*** Opening Supplied records ***
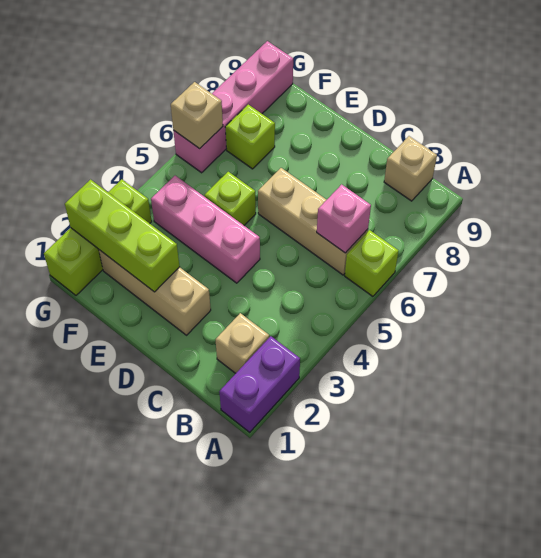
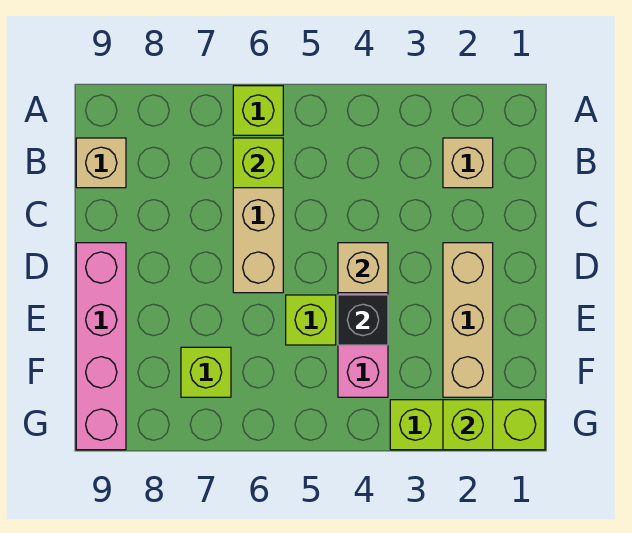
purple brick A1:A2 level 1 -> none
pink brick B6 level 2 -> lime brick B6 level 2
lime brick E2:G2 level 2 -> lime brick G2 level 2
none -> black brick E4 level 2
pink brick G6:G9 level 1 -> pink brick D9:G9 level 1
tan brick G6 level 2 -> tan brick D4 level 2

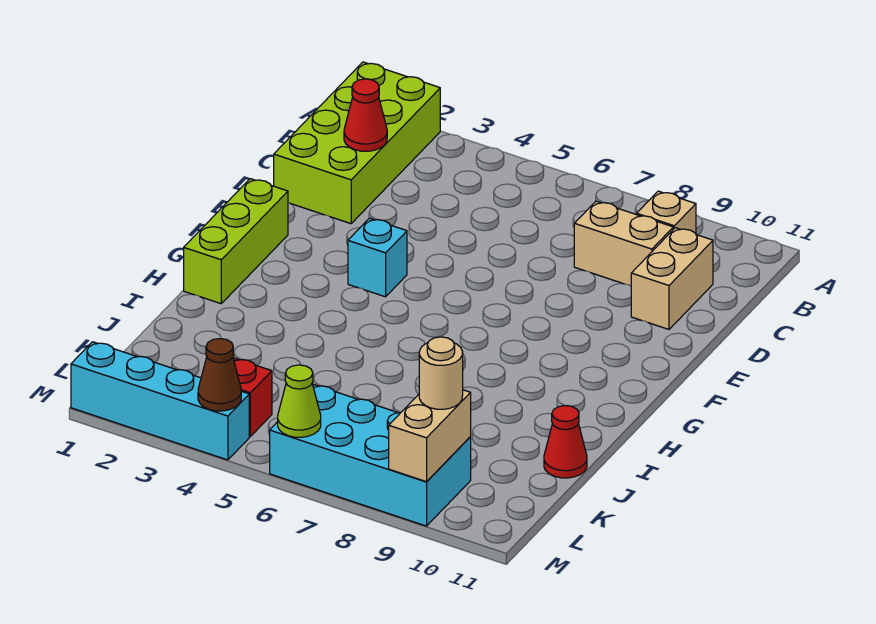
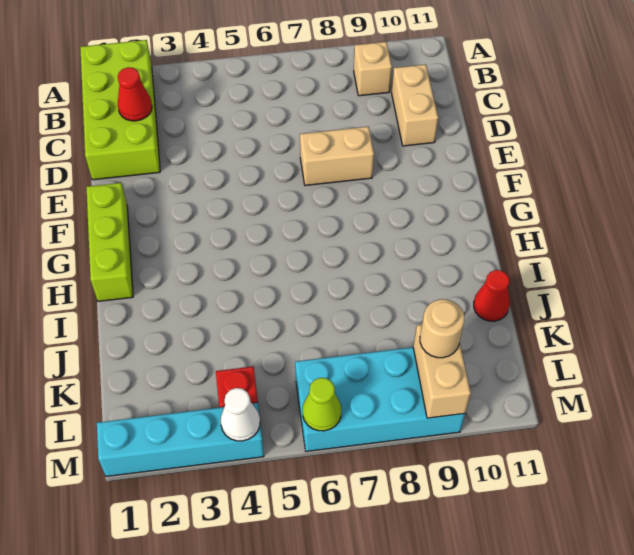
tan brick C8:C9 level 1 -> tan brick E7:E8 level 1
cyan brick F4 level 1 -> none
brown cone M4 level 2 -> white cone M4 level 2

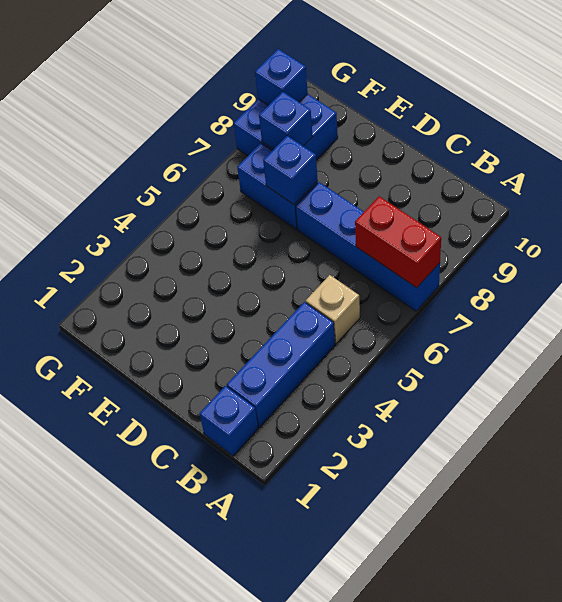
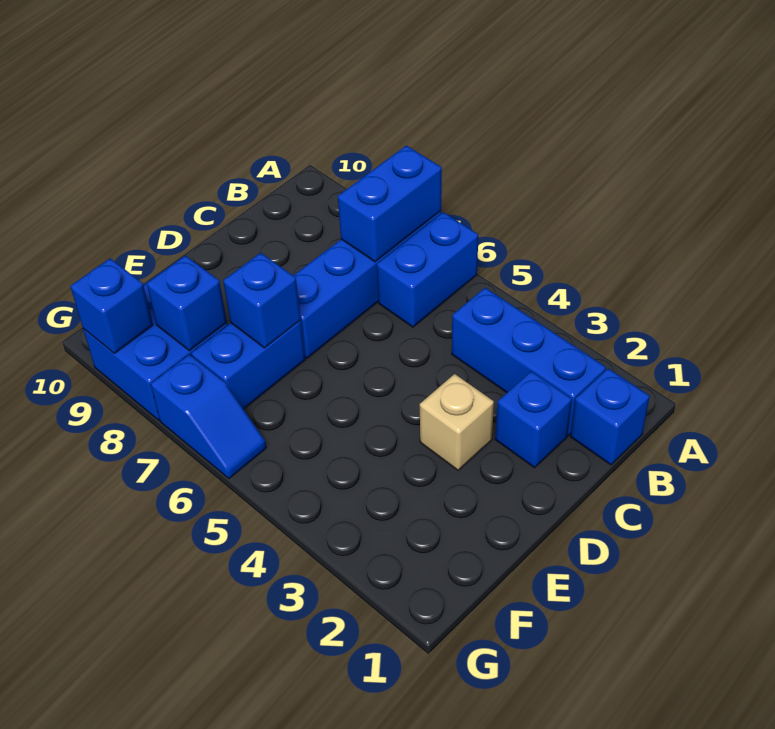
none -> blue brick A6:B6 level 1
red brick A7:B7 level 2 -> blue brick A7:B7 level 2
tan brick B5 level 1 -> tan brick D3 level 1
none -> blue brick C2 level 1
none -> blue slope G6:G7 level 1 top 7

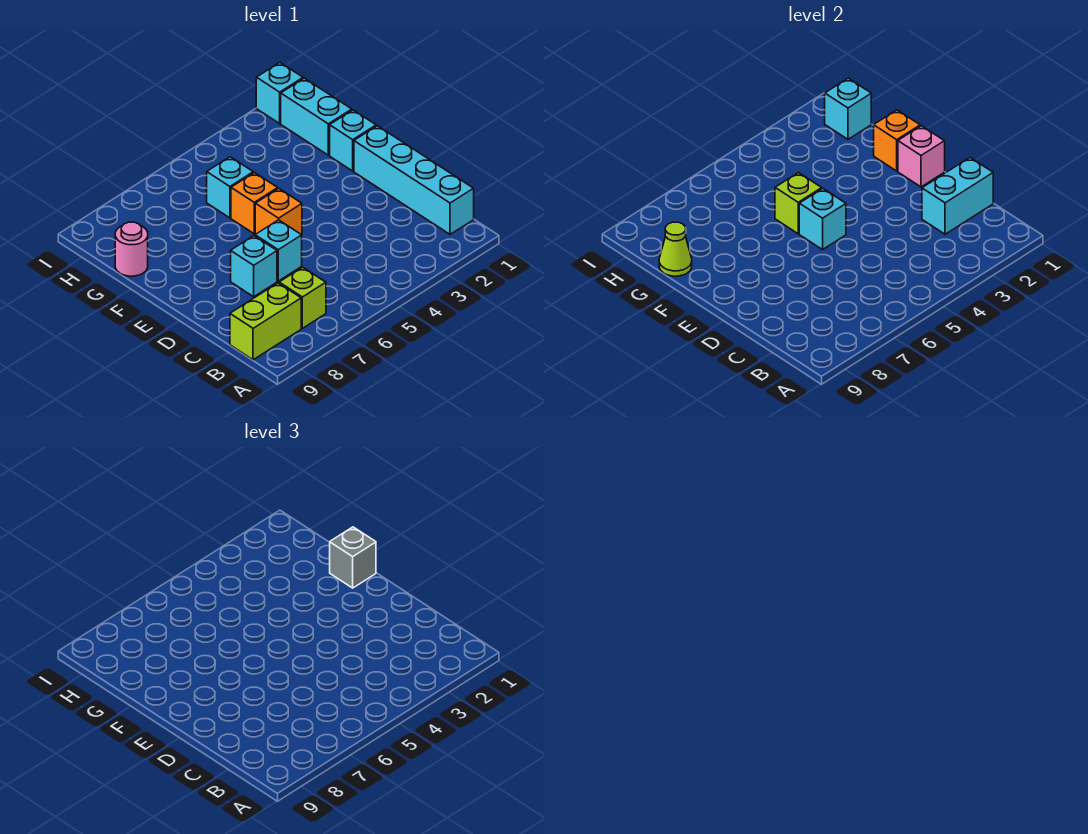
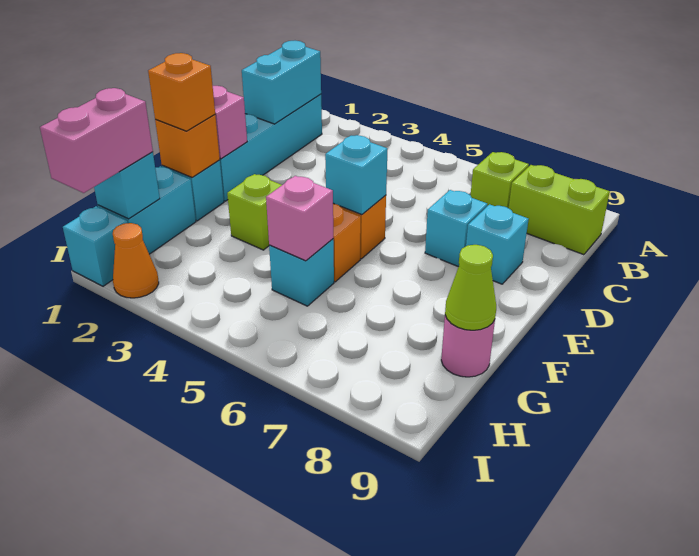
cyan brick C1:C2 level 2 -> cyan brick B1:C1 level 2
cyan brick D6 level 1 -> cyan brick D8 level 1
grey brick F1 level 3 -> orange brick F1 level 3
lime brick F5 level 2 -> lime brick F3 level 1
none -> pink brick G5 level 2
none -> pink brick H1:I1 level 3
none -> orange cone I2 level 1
*** Closing Supplied records ***
*** Opening Supplied records ***
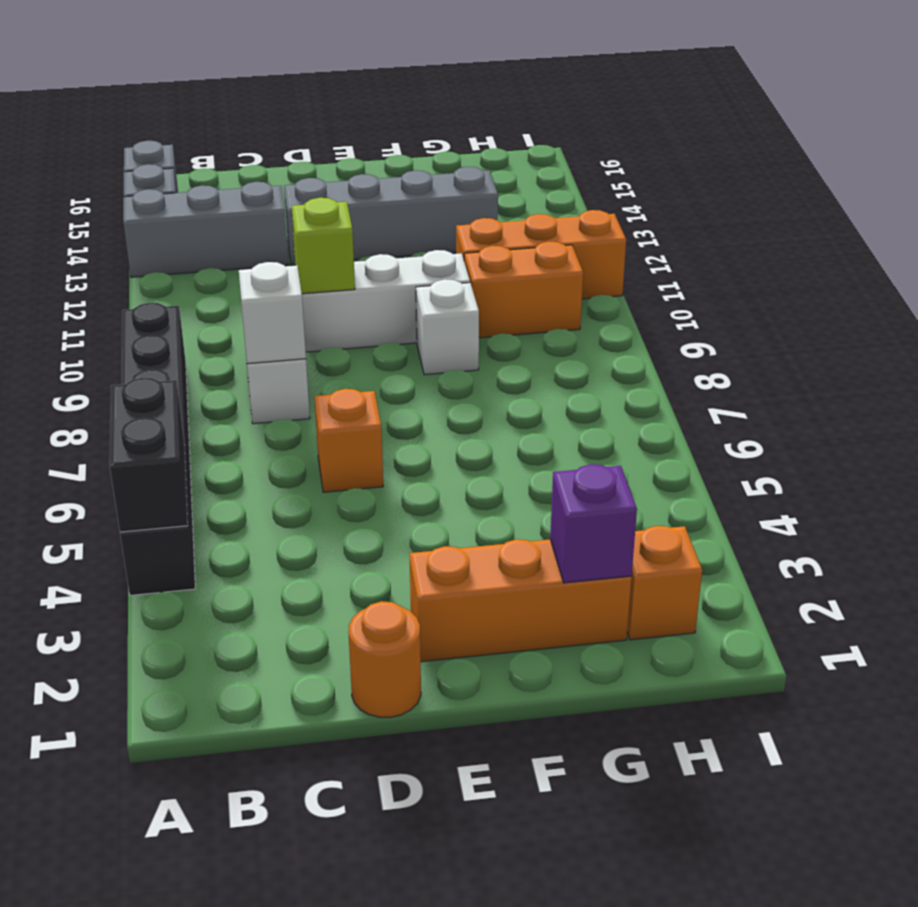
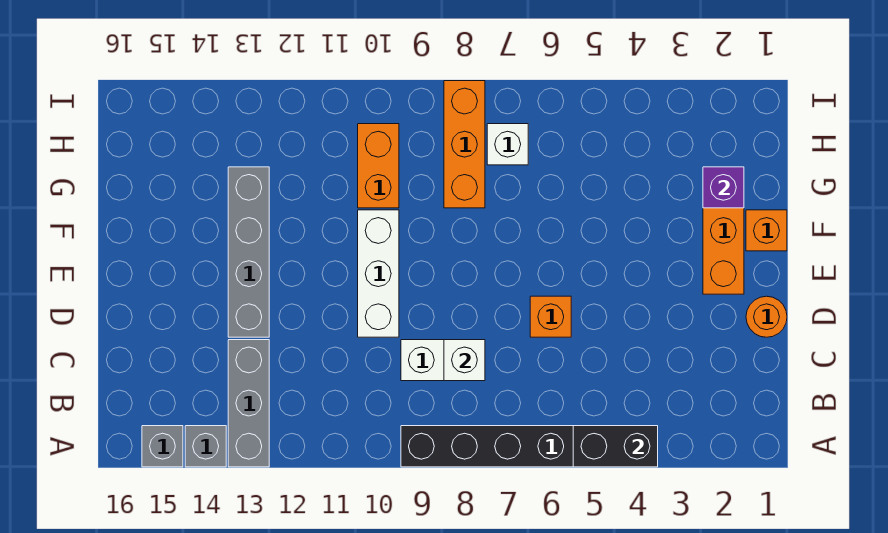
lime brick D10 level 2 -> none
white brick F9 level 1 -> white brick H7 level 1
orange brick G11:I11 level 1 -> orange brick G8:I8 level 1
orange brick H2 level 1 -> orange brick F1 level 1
*** Closing Supplied records ***
*** Opening Supplied records ***
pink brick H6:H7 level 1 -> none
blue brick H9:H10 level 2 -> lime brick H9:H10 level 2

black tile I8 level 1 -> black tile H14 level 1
*** Closing Supplied records ***
__Exercise__.
Take the stretch of lines above from the one containing "lime brick F5" through the one containing "none -> orange cone I2 level 1" and repeat it exactly, adding no other line.

__Task result__.
lime brick F5 level 2 -> lime brick F3 level 1
none -> pink brick G5 level 2
none -> pink brick H1:I1 level 3
none -> orange cone I2 level 1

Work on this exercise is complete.